# Listed entries

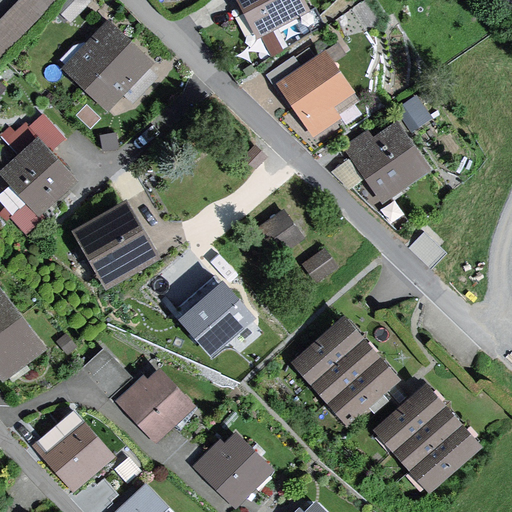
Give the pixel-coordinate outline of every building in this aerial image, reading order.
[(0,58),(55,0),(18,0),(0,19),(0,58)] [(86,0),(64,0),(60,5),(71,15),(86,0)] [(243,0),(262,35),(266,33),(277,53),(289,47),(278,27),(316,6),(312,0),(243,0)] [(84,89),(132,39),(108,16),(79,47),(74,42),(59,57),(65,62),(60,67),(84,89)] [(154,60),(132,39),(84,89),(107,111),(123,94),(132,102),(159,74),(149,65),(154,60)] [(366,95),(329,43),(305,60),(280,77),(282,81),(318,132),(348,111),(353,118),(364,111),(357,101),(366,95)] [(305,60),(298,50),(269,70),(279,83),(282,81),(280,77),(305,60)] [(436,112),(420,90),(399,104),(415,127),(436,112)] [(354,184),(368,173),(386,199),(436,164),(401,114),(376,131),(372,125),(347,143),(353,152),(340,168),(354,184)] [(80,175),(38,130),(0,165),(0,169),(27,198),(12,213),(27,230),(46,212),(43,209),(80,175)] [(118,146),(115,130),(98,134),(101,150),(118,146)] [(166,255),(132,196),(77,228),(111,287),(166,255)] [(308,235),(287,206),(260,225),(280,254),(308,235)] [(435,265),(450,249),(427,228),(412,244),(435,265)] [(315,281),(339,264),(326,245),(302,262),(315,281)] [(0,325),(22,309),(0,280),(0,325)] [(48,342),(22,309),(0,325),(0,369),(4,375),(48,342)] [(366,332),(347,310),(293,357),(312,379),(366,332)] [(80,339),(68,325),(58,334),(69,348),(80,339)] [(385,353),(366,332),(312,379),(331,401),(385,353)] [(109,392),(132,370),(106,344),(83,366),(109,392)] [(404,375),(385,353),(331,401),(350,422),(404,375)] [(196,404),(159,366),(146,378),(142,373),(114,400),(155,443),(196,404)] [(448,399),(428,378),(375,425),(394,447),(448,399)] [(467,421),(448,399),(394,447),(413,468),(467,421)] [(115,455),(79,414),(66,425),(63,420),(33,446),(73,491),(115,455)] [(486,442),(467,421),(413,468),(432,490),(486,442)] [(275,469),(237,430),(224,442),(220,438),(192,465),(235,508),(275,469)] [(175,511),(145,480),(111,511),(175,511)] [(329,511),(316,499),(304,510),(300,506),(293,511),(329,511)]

==

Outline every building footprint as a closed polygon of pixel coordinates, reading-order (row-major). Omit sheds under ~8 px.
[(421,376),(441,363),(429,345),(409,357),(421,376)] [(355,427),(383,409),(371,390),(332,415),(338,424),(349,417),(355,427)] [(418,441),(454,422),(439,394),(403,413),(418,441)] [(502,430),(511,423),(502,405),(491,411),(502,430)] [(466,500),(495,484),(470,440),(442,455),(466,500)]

--

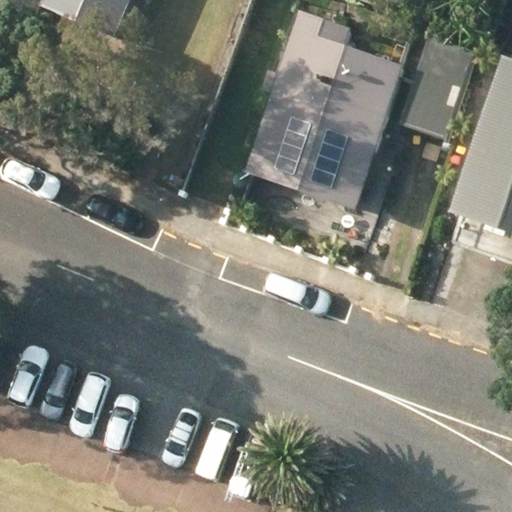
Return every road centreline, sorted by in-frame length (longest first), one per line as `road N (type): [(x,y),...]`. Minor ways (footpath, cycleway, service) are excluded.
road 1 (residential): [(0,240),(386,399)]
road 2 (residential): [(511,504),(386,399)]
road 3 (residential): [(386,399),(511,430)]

# Aim
Please repeat the records verbatim from the line containing "Return every road" through the line containing "road 3 (residential): [(386,399),(511,430)]", both included.

# Task output
Return every road centreline, sorted by in-frame length (longest first), one per line as `road N (type): [(x,y),...]`. Minor ways (footpath, cycleway, service) are excluded.
road 1 (residential): [(0,240),(386,399)]
road 2 (residential): [(511,504),(386,399)]
road 3 (residential): [(386,399),(511,430)]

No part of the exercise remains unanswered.